> **Exercise requirements**: Reproduce the whole of the data exactly.

> **Source information**:
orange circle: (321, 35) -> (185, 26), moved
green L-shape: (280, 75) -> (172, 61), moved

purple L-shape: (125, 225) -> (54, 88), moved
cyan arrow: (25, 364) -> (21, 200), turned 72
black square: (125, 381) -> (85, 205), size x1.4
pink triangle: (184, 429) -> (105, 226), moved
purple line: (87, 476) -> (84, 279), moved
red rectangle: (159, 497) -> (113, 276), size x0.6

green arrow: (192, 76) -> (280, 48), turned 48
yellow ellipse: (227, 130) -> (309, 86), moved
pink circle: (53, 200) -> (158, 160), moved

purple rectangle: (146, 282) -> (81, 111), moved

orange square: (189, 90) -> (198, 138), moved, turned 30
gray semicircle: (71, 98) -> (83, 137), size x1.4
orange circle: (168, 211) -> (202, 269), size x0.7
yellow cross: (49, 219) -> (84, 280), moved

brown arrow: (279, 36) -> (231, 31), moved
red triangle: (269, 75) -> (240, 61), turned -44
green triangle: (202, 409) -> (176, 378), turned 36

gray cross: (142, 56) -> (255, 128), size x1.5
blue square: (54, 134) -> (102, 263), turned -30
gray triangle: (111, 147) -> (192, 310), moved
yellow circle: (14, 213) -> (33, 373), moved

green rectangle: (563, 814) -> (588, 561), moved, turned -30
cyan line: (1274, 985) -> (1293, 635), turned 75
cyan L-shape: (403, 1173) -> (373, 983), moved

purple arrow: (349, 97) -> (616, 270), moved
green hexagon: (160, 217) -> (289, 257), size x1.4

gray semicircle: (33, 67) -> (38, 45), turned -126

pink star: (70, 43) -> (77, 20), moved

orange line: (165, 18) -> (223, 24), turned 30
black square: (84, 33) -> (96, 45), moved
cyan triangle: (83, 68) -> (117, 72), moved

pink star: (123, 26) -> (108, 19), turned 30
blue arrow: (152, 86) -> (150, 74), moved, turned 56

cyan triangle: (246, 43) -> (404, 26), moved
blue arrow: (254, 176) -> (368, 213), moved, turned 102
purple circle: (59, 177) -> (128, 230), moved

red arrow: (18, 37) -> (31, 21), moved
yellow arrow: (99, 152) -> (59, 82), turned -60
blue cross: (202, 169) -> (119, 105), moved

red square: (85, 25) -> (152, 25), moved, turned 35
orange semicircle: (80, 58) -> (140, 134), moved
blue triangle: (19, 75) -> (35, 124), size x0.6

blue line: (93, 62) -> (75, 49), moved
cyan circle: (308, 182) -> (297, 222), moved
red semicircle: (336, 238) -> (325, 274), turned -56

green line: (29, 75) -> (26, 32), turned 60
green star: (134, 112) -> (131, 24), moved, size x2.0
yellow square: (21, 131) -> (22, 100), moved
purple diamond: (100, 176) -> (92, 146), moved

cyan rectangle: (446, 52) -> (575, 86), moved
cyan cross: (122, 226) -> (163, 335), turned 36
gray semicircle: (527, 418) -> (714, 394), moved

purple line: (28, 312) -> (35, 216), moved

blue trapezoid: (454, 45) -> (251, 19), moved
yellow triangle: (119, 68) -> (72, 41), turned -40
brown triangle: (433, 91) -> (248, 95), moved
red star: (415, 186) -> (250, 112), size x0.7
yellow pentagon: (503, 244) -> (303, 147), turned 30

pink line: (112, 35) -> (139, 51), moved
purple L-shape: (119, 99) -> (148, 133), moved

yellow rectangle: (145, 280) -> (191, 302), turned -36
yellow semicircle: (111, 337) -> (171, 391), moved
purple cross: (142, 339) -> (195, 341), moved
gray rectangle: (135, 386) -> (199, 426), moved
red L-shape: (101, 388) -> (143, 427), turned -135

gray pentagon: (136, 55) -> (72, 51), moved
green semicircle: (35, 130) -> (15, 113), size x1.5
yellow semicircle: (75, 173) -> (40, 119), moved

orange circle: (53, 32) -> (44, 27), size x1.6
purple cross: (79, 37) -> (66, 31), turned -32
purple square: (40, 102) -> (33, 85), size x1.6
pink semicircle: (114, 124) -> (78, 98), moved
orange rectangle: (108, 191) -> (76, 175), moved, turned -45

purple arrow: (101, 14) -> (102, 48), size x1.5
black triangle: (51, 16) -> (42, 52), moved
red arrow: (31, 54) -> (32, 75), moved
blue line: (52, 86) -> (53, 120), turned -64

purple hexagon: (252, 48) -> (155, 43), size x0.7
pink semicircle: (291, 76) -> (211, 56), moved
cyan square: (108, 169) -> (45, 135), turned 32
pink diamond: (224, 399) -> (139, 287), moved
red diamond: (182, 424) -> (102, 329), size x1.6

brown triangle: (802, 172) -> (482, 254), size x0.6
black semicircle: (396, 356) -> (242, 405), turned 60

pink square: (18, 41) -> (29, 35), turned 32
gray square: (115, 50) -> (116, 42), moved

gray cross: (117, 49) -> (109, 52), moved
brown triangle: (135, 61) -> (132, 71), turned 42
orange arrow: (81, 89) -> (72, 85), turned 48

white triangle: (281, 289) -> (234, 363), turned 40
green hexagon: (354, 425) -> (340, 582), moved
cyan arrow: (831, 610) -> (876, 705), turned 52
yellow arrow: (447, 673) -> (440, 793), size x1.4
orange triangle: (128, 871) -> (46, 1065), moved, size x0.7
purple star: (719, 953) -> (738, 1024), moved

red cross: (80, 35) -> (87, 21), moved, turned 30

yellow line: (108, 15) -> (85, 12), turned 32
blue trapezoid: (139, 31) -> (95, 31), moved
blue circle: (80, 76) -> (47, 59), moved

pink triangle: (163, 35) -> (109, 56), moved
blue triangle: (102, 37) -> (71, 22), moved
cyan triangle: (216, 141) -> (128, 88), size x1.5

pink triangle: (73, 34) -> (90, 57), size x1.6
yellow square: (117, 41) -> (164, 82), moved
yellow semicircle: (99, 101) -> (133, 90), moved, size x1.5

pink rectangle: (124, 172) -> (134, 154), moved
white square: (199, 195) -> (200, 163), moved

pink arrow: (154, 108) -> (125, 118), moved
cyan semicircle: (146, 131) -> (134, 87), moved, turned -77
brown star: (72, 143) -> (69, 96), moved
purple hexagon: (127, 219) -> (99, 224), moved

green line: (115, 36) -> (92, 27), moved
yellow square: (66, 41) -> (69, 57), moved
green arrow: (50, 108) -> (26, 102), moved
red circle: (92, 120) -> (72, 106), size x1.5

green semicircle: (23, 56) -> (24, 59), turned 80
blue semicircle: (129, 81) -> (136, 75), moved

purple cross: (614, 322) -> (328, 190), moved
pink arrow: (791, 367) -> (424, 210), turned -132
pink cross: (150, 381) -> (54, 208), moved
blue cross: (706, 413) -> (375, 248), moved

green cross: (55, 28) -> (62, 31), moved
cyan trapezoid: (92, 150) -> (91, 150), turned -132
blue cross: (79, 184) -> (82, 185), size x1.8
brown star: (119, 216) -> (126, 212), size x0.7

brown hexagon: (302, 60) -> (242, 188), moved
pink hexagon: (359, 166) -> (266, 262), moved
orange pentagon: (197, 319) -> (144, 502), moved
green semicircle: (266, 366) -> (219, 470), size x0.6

> **Response to this exercise**:
orange circle: (321, 35) -> (185, 26), moved
green L-shape: (280, 75) -> (172, 61), moved

purple L-shape: (125, 225) -> (54, 88), moved
cyan arrow: (25, 364) -> (21, 200), turned 72
black square: (125, 381) -> (85, 205), size x1.4
pink triangle: (184, 429) -> (105, 226), moved
purple line: (87, 476) -> (84, 279), moved
red rectangle: (159, 497) -> (113, 276), size x0.6

green arrow: (192, 76) -> (280, 48), turned 48
yellow ellipse: (227, 130) -> (309, 86), moved
pink circle: (53, 200) -> (158, 160), moved

purple rectangle: (146, 282) -> (81, 111), moved

orange square: (189, 90) -> (198, 138), moved, turned 30
gray semicircle: (71, 98) -> (83, 137), size x1.4
orange circle: (168, 211) -> (202, 269), size x0.7
yellow cross: (49, 219) -> (84, 280), moved

brown arrow: (279, 36) -> (231, 31), moved
red triangle: (269, 75) -> (240, 61), turned -44
green triangle: (202, 409) -> (176, 378), turned 36

gray cross: (142, 56) -> (255, 128), size x1.5
blue square: (54, 134) -> (102, 263), turned -30
gray triangle: (111, 147) -> (192, 310), moved
yellow circle: (14, 213) -> (33, 373), moved

green rectangle: (563, 814) -> (588, 561), moved, turned -30
cyan line: (1274, 985) -> (1293, 635), turned 75
cyan L-shape: (403, 1173) -> (373, 983), moved

purple arrow: (349, 97) -> (616, 270), moved
green hexagon: (160, 217) -> (289, 257), size x1.4

gray semicircle: (33, 67) -> (38, 45), turned -126

pink star: (70, 43) -> (77, 20), moved

orange line: (165, 18) -> (223, 24), turned 30
black square: (84, 33) -> (96, 45), moved
cyan triangle: (83, 68) -> (117, 72), moved

pink star: (123, 26) -> (108, 19), turned 30
blue arrow: (152, 86) -> (150, 74), moved, turned 56

cyan triangle: (246, 43) -> (404, 26), moved
blue arrow: (254, 176) -> (368, 213), moved, turned 102
purple circle: (59, 177) -> (128, 230), moved

red arrow: (18, 37) -> (31, 21), moved
yellow arrow: (99, 152) -> (59, 82), turned -60
blue cross: (202, 169) -> (119, 105), moved

red square: (85, 25) -> (152, 25), moved, turned 35
orange semicircle: (80, 58) -> (140, 134), moved
blue triangle: (19, 75) -> (35, 124), size x0.6

blue line: (93, 62) -> (75, 49), moved
cyan circle: (308, 182) -> (297, 222), moved
red semicircle: (336, 238) -> (325, 274), turned -56

green line: (29, 75) -> (26, 32), turned 60
green star: (134, 112) -> (131, 24), moved, size x2.0
yellow square: (21, 131) -> (22, 100), moved
purple diamond: (100, 176) -> (92, 146), moved

cyan rectangle: (446, 52) -> (575, 86), moved
cyan cross: (122, 226) -> (163, 335), turned 36
gray semicircle: (527, 418) -> (714, 394), moved

purple line: (28, 312) -> (35, 216), moved

blue trapezoid: (454, 45) -> (251, 19), moved
yellow triangle: (119, 68) -> (72, 41), turned -40
brown triangle: (433, 91) -> (248, 95), moved
red star: (415, 186) -> (250, 112), size x0.7
yellow pentagon: (503, 244) -> (303, 147), turned 30

pink line: (112, 35) -> (139, 51), moved
purple L-shape: (119, 99) -> (148, 133), moved

yellow rectangle: (145, 280) -> (191, 302), turned -36
yellow semicircle: (111, 337) -> (171, 391), moved
purple cross: (142, 339) -> (195, 341), moved
gray rectangle: (135, 386) -> (199, 426), moved
red L-shape: (101, 388) -> (143, 427), turned -135

gray pentagon: (136, 55) -> (72, 51), moved
green semicircle: (35, 130) -> (15, 113), size x1.5
yellow semicircle: (75, 173) -> (40, 119), moved

orange circle: (53, 32) -> (44, 27), size x1.6
purple cross: (79, 37) -> (66, 31), turned -32
purple square: (40, 102) -> (33, 85), size x1.6
pink semicircle: (114, 124) -> (78, 98), moved
orange rectangle: (108, 191) -> (76, 175), moved, turned -45

purple arrow: (101, 14) -> (102, 48), size x1.5
black triangle: (51, 16) -> (42, 52), moved
red arrow: (31, 54) -> (32, 75), moved
blue line: (52, 86) -> (53, 120), turned -64

purple hexagon: (252, 48) -> (155, 43), size x0.7
pink semicircle: (291, 76) -> (211, 56), moved
cyan square: (108, 169) -> (45, 135), turned 32
pink diamond: (224, 399) -> (139, 287), moved
red diamond: (182, 424) -> (102, 329), size x1.6

brown triangle: (802, 172) -> (482, 254), size x0.6
black semicircle: (396, 356) -> (242, 405), turned 60

pink square: (18, 41) -> (29, 35), turned 32
gray square: (115, 50) -> (116, 42), moved

gray cross: (117, 49) -> (109, 52), moved
brown triangle: (135, 61) -> (132, 71), turned 42
orange arrow: (81, 89) -> (72, 85), turned 48

white triangle: (281, 289) -> (234, 363), turned 40
green hexagon: (354, 425) -> (340, 582), moved
cyan arrow: (831, 610) -> (876, 705), turned 52
yellow arrow: (447, 673) -> (440, 793), size x1.4
orange triangle: (128, 871) -> (46, 1065), moved, size x0.7
purple star: (719, 953) -> (738, 1024), moved

red cross: (80, 35) -> (87, 21), moved, turned 30

yellow line: (108, 15) -> (85, 12), turned 32
blue trapezoid: (139, 31) -> (95, 31), moved
blue circle: (80, 76) -> (47, 59), moved

pink triangle: (163, 35) -> (109, 56), moved
blue triangle: (102, 37) -> (71, 22), moved
cyan triangle: (216, 141) -> (128, 88), size x1.5

pink triangle: (73, 34) -> (90, 57), size x1.6
yellow square: (117, 41) -> (164, 82), moved
yellow semicircle: (99, 101) -> (133, 90), moved, size x1.5

pink rectangle: (124, 172) -> (134, 154), moved
white square: (199, 195) -> (200, 163), moved

pink arrow: (154, 108) -> (125, 118), moved
cyan semicircle: (146, 131) -> (134, 87), moved, turned -77
brown star: (72, 143) -> (69, 96), moved
purple hexagon: (127, 219) -> (99, 224), moved

green line: (115, 36) -> (92, 27), moved
yellow square: (66, 41) -> (69, 57), moved
green arrow: (50, 108) -> (26, 102), moved
red circle: (92, 120) -> (72, 106), size x1.5

green semicircle: (23, 56) -> (24, 59), turned 80
blue semicircle: (129, 81) -> (136, 75), moved

purple cross: (614, 322) -> (328, 190), moved
pink arrow: (791, 367) -> (424, 210), turned -132
pink cross: (150, 381) -> (54, 208), moved
blue cross: (706, 413) -> (375, 248), moved

green cross: (55, 28) -> (62, 31), moved
cyan trapezoid: (92, 150) -> (91, 150), turned -132
blue cross: (79, 184) -> (82, 185), size x1.8
brown star: (119, 216) -> (126, 212), size x0.7

brown hexagon: (302, 60) -> (242, 188), moved
pink hexagon: (359, 166) -> (266, 262), moved
orange pentagon: (197, 319) -> (144, 502), moved
green semicircle: (266, 366) -> (219, 470), size x0.6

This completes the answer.